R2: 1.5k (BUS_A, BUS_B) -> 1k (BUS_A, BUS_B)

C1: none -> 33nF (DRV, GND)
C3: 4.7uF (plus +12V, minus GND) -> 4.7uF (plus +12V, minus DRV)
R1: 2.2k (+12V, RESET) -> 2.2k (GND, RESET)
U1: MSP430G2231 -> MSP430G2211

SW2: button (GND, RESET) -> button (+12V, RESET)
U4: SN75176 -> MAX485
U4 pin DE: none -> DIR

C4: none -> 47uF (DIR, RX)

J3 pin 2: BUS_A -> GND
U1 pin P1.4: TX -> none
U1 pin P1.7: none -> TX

--- THE PROBLEM ---
What you should produce is an exact restatement of all the material.

--- EXPECTED ANSWER ---
R2: 1.5k (BUS_A, BUS_B) -> 1k (BUS_A, BUS_B)

C1: none -> 33nF (DRV, GND)
C3: 4.7uF (plus +12V, minus GND) -> 4.7uF (plus +12V, minus DRV)
R1: 2.2k (+12V, RESET) -> 2.2k (GND, RESET)
U1: MSP430G2231 -> MSP430G2211

SW2: button (GND, RESET) -> button (+12V, RESET)
U4: SN75176 -> MAX485
U4 pin DE: none -> DIR

C4: none -> 47uF (DIR, RX)

J3 pin 2: BUS_A -> GND
U1 pin P1.4: TX -> none
U1 pin P1.7: none -> TX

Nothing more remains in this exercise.